- _Problem to solve_
Your task is to copy each line of the material that includes "czarny".

*-*-*

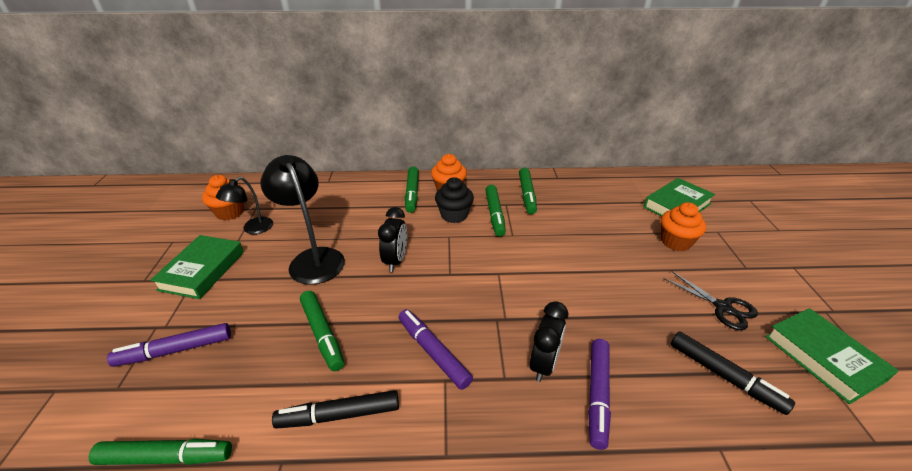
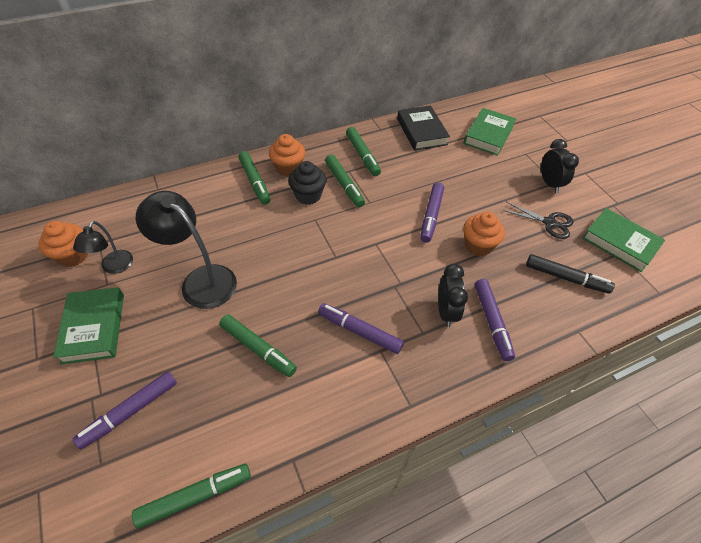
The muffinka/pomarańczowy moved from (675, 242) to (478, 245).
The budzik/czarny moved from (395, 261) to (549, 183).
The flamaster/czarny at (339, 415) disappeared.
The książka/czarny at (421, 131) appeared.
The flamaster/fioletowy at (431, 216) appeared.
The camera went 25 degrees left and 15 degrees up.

*-*-*

- _Response to this exercise_
The budzik/czarny moved from (395, 261) to (549, 183).
The flamaster/czarny at (339, 415) disappeared.
The książka/czarny at (421, 131) appeared.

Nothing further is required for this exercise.